[Opening Task input section]

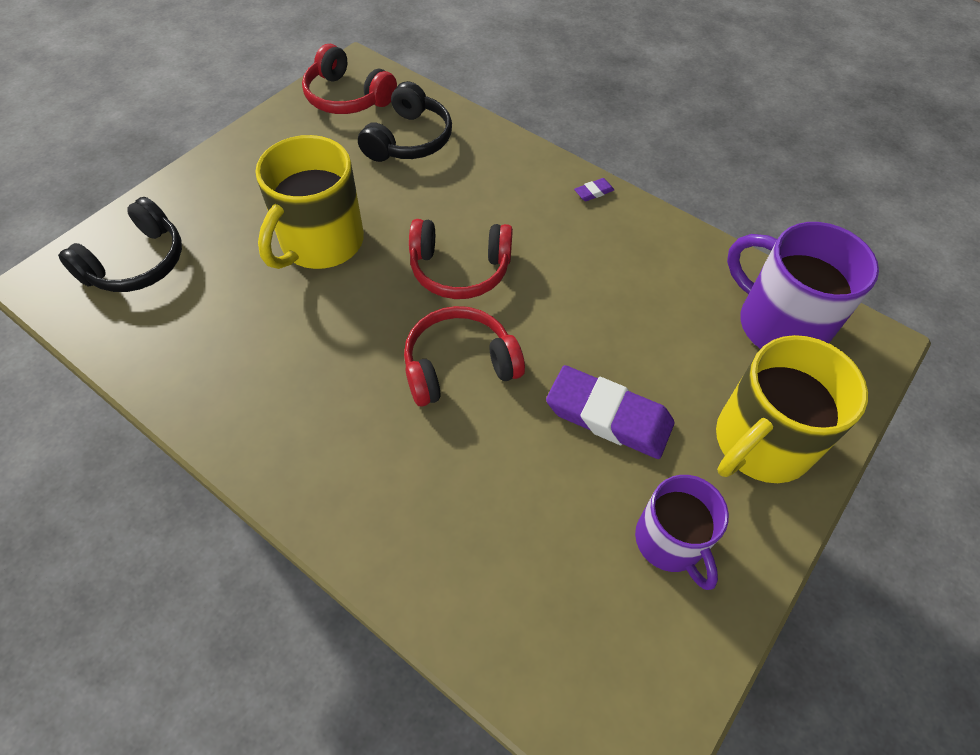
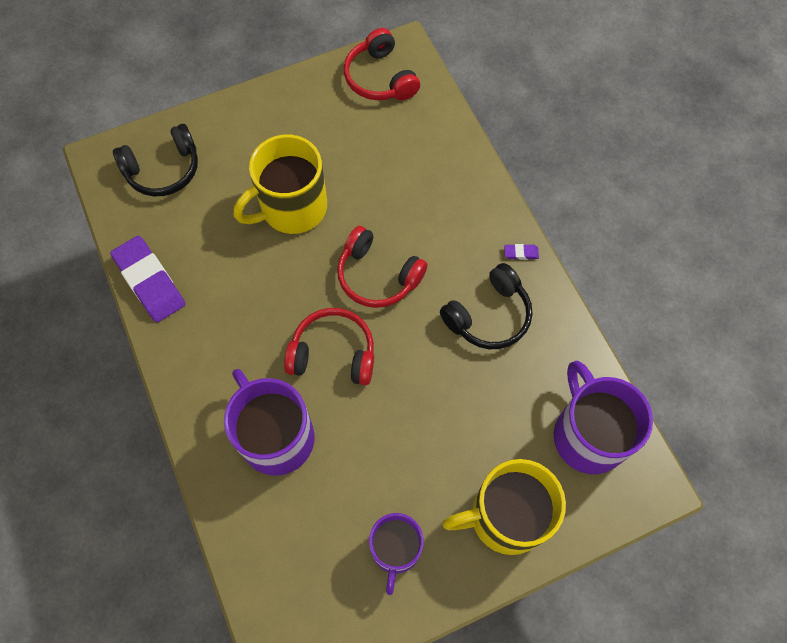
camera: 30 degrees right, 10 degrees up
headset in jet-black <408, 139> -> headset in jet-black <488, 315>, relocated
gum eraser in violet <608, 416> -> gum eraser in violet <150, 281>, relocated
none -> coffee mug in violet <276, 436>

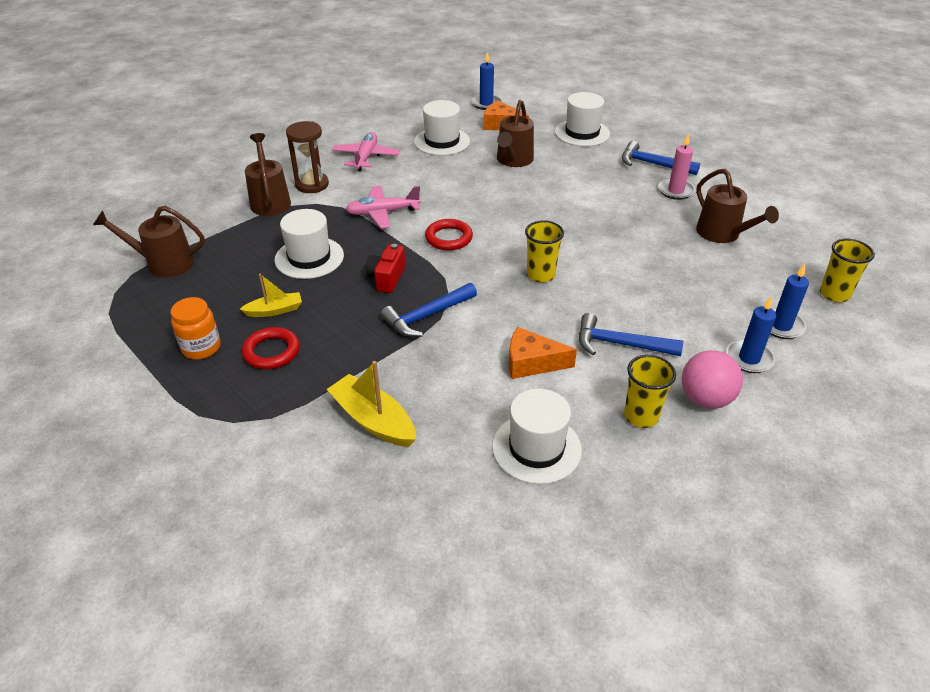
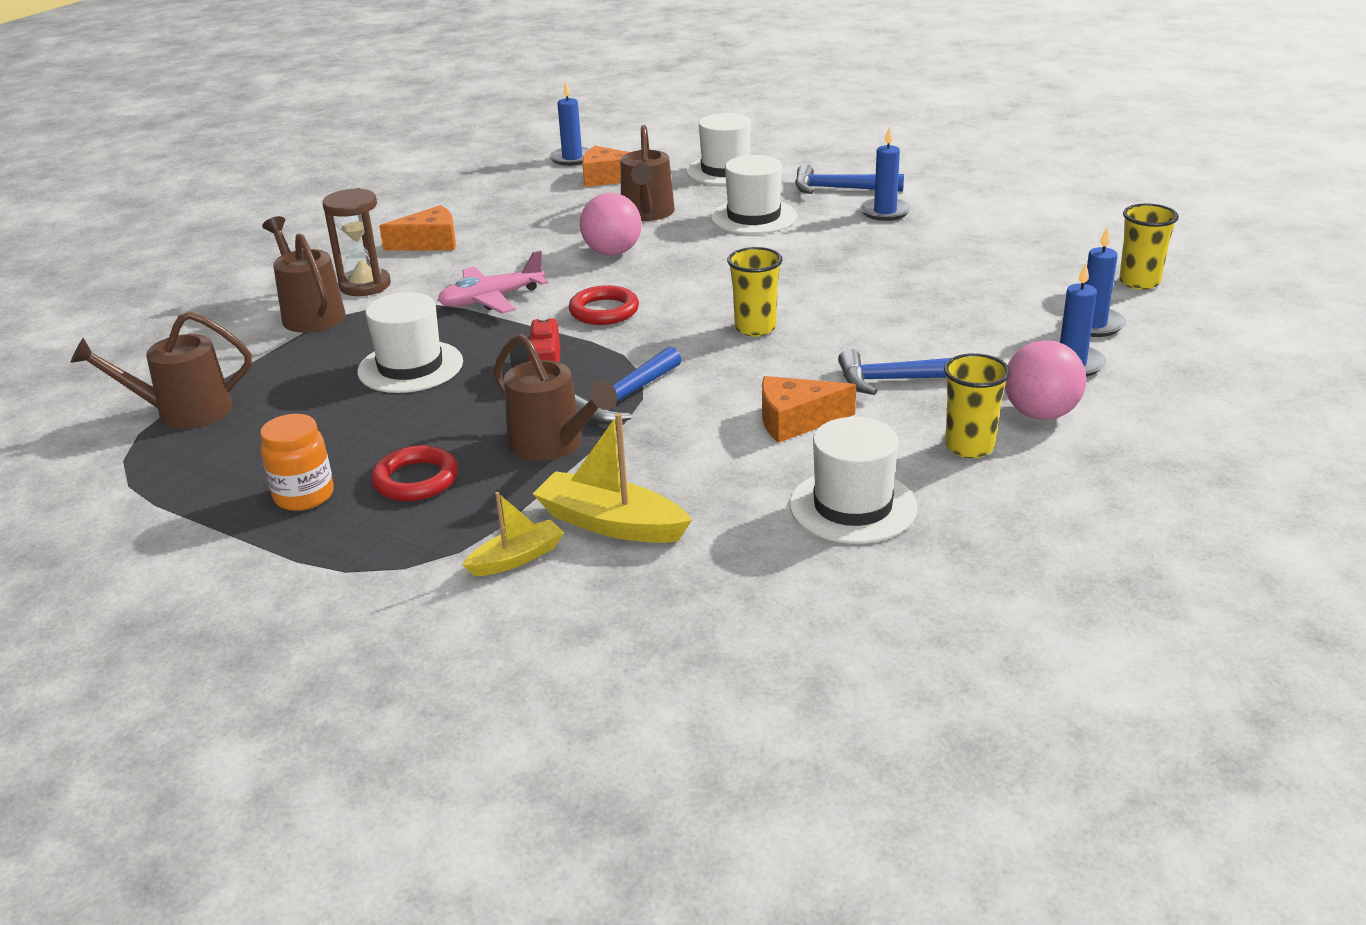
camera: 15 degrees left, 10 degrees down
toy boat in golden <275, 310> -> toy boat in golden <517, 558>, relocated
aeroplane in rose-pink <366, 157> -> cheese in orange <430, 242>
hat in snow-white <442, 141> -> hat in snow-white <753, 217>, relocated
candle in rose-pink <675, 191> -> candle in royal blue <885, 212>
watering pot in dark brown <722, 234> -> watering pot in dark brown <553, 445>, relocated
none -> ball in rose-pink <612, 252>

[Closing Task input section]

What you need to do
Copy the lines of the records, beginning where the line containing "headset in jet-black <408, 139>" appears and continuing through the final line, exactly and with no pictures.

Output of the exercise
headset in jet-black <408, 139> -> headset in jet-black <488, 315>, relocated
gum eraser in violet <608, 416> -> gum eraser in violet <150, 281>, relocated
none -> coffee mug in violet <276, 436>

camera: 15 degrees left, 10 degrees down
toy boat in golden <275, 310> -> toy boat in golden <517, 558>, relocated
aeroplane in rose-pink <366, 157> -> cheese in orange <430, 242>
hat in snow-white <442, 141> -> hat in snow-white <753, 217>, relocated
candle in rose-pink <675, 191> -> candle in royal blue <885, 212>
watering pot in dark brown <722, 234> -> watering pot in dark brown <553, 445>, relocated
none -> ball in rose-pink <612, 252>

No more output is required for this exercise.